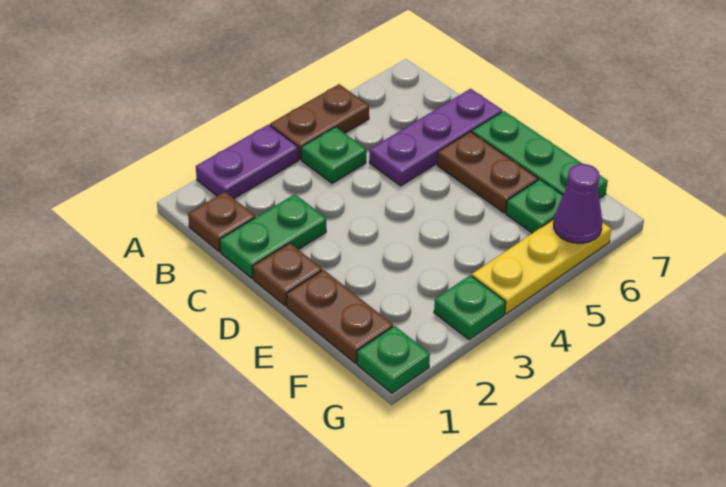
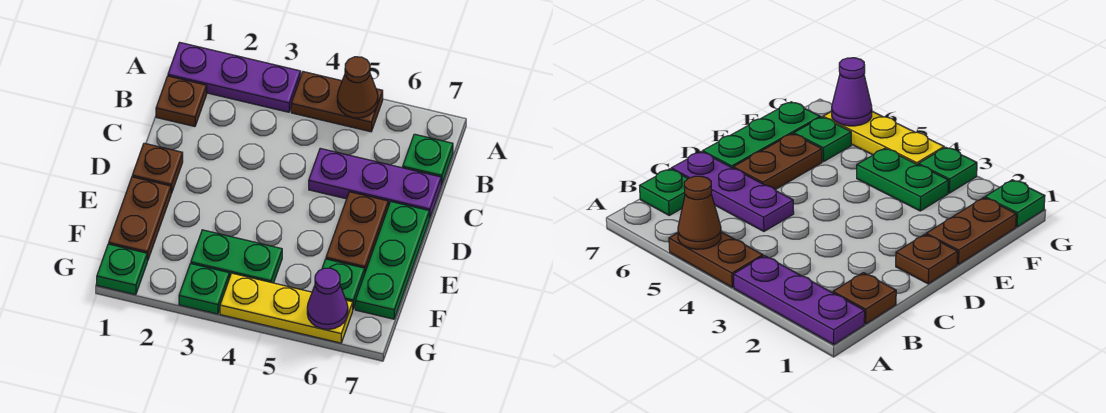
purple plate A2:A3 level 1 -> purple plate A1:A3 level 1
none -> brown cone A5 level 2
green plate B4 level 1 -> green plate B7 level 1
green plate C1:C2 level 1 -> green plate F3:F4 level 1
...
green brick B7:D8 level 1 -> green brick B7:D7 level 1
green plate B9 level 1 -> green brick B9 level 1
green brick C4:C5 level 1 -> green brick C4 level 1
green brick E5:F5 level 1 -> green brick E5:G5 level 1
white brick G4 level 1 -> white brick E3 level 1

== Problem to work on ==
Look back at the data above. Transcribe exactly the lines starting at the line that contains "purple plate A2:A3" and ending at the line that contains "green plate C1:C2".

== Answer box ==
purple plate A2:A3 level 1 -> purple plate A1:A3 level 1
none -> brown cone A5 level 2
green plate B4 level 1 -> green plate B7 level 1
green plate C1:C2 level 1 -> green plate F3:F4 level 1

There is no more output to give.